Object state change records:

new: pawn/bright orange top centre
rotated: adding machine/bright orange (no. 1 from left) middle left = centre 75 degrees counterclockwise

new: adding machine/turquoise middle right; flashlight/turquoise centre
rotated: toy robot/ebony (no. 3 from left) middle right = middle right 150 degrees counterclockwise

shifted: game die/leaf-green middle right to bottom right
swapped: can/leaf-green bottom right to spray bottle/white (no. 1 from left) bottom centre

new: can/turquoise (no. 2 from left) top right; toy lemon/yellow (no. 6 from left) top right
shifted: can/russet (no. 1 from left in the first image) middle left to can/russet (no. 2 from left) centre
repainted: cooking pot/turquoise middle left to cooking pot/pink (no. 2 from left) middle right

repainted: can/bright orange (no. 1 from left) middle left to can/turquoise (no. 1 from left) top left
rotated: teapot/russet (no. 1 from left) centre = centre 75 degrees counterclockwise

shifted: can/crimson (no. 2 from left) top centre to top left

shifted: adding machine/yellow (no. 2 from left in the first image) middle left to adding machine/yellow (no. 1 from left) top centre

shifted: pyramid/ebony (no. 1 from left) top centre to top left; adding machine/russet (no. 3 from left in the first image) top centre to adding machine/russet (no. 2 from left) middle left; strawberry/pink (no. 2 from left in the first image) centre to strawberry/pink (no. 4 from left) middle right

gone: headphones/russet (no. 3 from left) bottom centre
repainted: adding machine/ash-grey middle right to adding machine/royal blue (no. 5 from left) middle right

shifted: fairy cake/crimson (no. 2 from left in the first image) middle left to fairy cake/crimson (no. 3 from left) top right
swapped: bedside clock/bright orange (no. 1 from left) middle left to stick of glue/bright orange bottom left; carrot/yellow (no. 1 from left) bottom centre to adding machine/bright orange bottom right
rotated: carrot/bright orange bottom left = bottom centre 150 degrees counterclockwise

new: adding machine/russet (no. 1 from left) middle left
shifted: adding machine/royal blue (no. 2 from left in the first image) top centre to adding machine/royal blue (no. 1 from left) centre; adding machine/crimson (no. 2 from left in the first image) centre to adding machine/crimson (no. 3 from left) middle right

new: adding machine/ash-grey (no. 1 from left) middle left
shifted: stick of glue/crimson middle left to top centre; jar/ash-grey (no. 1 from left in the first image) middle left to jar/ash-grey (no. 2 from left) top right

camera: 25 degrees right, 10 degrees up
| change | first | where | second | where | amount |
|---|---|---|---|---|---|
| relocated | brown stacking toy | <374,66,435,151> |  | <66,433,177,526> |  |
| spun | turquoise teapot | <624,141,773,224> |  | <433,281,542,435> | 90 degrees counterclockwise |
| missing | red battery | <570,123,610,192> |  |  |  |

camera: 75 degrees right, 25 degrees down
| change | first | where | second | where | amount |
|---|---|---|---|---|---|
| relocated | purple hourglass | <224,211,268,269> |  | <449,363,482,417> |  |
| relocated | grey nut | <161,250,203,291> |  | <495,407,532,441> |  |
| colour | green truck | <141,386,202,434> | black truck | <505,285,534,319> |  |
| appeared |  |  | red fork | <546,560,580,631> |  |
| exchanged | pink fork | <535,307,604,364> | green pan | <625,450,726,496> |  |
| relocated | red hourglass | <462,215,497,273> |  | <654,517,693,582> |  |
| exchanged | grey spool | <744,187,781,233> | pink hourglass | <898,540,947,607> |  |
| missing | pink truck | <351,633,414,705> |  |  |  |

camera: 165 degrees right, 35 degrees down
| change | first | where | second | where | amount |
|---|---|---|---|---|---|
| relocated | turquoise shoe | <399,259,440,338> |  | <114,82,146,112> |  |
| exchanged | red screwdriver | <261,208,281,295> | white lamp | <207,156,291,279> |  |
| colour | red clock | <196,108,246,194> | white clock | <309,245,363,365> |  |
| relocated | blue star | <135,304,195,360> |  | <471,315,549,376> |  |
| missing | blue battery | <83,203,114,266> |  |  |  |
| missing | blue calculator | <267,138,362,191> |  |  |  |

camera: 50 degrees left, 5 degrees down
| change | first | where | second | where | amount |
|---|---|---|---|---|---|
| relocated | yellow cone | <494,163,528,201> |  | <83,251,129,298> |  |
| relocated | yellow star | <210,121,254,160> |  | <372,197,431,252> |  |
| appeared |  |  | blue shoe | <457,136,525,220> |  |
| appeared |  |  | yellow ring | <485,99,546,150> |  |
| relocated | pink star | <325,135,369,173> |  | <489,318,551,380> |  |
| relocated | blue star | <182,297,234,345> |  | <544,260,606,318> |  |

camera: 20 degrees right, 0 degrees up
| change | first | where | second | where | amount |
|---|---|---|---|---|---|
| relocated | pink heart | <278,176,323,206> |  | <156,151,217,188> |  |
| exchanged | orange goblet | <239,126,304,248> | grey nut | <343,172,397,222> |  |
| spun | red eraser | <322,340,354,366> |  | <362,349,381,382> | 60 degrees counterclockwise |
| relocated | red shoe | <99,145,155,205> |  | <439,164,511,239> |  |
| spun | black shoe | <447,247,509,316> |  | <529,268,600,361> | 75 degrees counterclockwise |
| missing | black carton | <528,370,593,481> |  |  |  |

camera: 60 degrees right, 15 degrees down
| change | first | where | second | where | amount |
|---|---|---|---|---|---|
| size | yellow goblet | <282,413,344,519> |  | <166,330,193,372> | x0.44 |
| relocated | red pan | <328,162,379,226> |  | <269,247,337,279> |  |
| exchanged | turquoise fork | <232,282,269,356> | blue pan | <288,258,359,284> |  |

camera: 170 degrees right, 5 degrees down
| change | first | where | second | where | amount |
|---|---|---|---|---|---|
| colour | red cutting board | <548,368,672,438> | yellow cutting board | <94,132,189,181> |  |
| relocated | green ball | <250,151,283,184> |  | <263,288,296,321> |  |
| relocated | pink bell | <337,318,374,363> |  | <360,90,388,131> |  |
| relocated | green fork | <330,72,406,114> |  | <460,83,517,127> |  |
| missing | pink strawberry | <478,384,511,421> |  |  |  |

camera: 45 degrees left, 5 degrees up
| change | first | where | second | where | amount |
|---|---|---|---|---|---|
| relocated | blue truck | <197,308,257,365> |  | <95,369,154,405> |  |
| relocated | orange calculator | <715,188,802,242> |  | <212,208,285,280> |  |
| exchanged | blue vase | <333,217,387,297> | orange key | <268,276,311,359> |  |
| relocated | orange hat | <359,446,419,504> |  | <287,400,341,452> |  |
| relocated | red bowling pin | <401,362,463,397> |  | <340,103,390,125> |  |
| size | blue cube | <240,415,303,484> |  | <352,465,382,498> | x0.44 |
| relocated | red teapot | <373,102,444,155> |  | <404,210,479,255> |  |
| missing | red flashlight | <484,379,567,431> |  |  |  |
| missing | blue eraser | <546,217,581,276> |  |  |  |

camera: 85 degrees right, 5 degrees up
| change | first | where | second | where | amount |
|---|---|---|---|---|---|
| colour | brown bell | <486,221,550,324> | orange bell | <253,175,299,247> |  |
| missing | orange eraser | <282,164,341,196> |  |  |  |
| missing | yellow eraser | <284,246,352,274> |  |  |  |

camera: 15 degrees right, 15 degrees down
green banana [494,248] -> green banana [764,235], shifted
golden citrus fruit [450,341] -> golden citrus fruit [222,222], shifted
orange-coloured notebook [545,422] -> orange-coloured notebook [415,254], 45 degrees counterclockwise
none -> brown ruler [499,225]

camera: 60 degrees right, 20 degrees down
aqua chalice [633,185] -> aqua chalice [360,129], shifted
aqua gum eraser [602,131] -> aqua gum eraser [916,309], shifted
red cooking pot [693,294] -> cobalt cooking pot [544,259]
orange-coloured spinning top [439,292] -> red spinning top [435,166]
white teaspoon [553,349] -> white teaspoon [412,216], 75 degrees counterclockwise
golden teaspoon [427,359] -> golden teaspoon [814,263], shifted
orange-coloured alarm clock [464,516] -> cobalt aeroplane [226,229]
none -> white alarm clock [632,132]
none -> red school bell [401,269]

__PROBLEM REQUIREMENTS__. If a line in the data holds the word "alarm", count it, then state the total alone.

__REPLY__. 2